You are asked to reproduce the listing exactly and to omit its pictures.

# DATASET CONTENT:

====

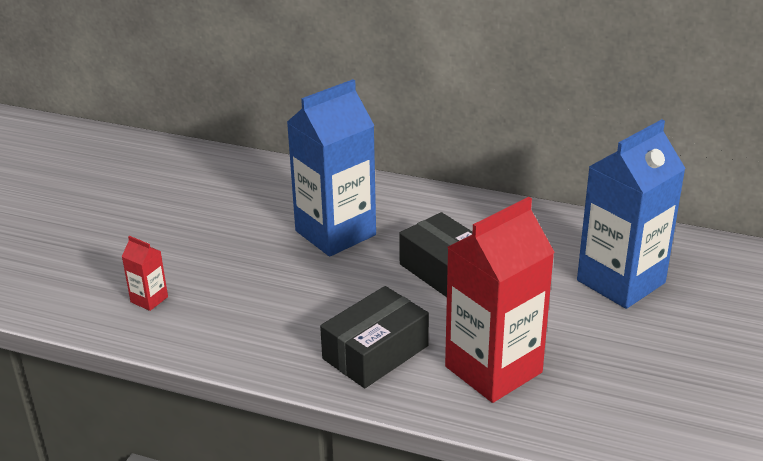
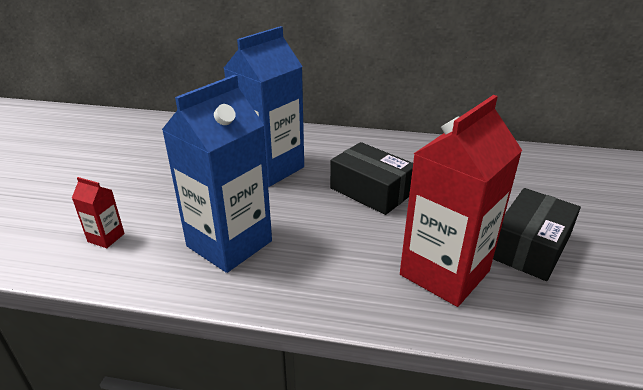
camera: 10 degrees left, 0 degrees up
(375, 352) = (330, 267): black box -> black box (529, 247)
(621, 281) = (515, 187): blue carton -> blue carton (229, 243)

====

# SOLUTION BELOW:
camera: 10 degrees left, 0 degrees up
(375, 352) = (330, 267): black box -> black box (529, 247)
(621, 281) = (515, 187): blue carton -> blue carton (229, 243)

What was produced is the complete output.